====== Working data ======

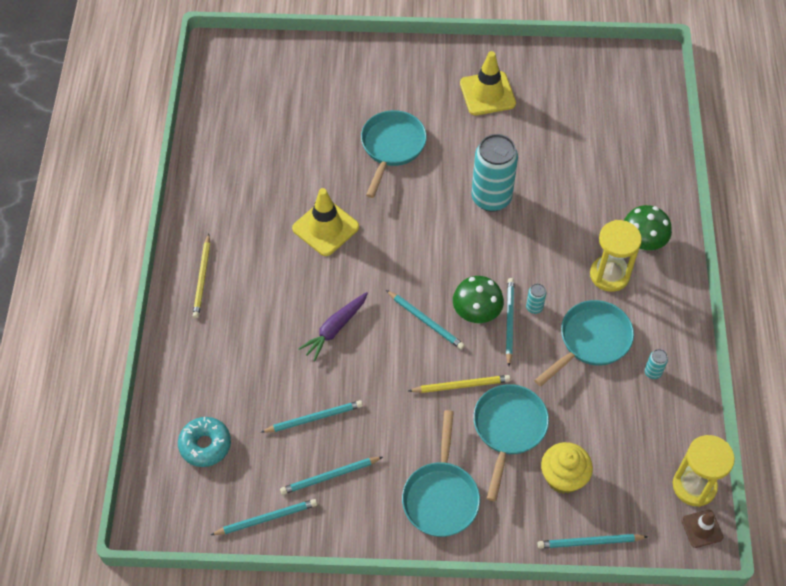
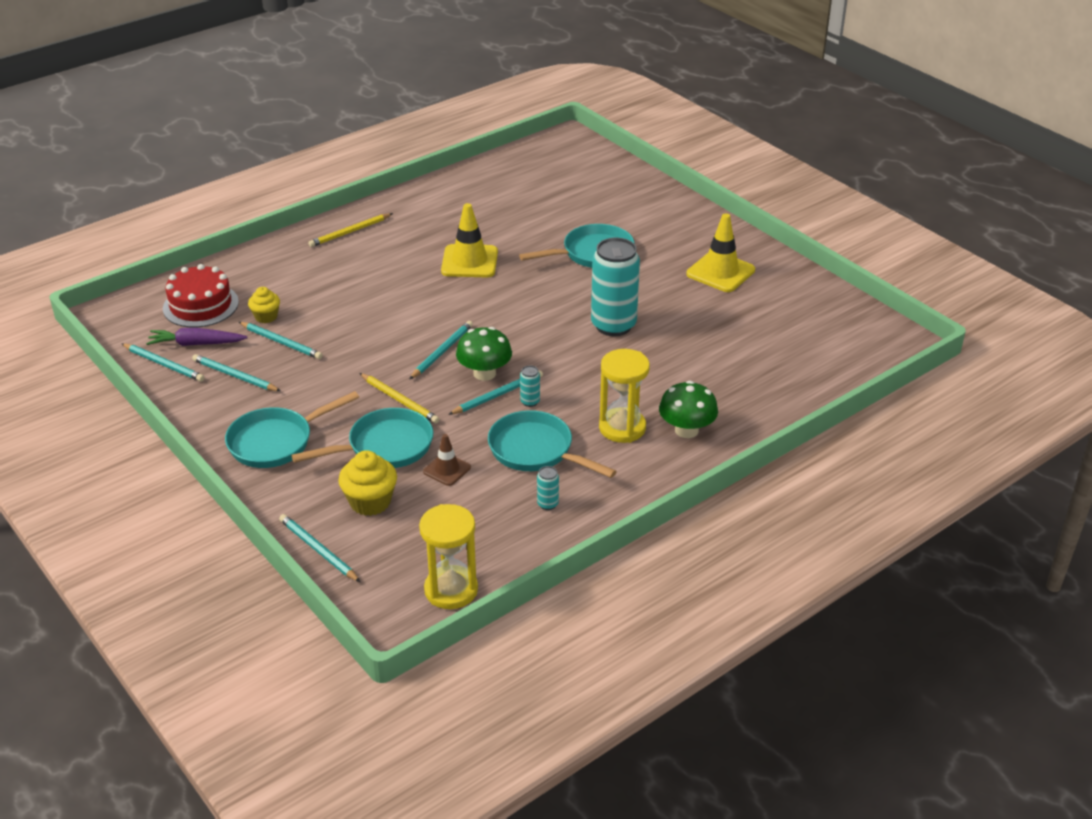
camera: 50 degrees right, 20 degrees down
(205, 445) = (201, 305): turquoise donut -> red cake
(267, 408) = (266, 316): none -> yellow cupcake
(335, 329) = (378, 312): purple carrot -> purple carrot (196, 344)
(426, 321) = (442, 352): turquoise pencil -> turquoise pencil turned 150 degrees counterclockwise
(591, 341) = (535, 451): turquoise pan -> turquoise pan turned 150 degrees counterclockwise
(702, 529) = (408, 617): brown traffic cone -> brown traffic cone (447, 469)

======

*Action item*.
The lines from the one containing "(591, 341) = (535, 451): turquoise" through the last line of the material above are to be copied exactly, both ends included.

*Reply*.
(591, 341) = (535, 451): turquoise pan -> turquoise pan turned 150 degrees counterclockwise
(702, 529) = (408, 617): brown traffic cone -> brown traffic cone (447, 469)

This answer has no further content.